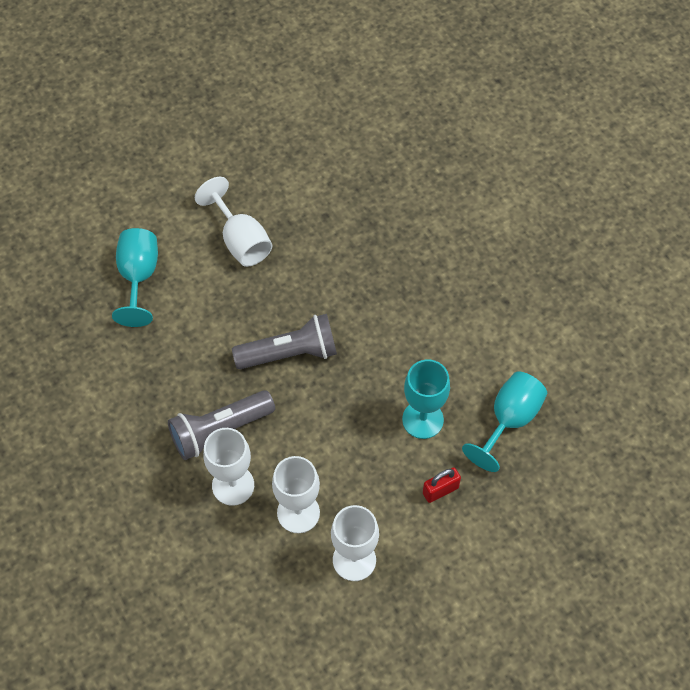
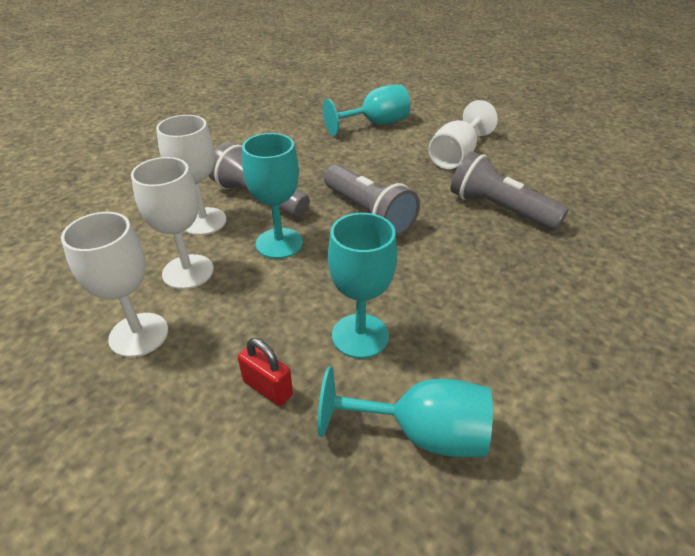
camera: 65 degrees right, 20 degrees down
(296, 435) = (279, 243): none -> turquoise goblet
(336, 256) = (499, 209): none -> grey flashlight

» To do
A complete answer lists every line of the listing above that holds the word "none".

» Finished exercise
(296, 435) = (279, 243): none -> turquoise goblet
(336, 256) = (499, 209): none -> grey flashlight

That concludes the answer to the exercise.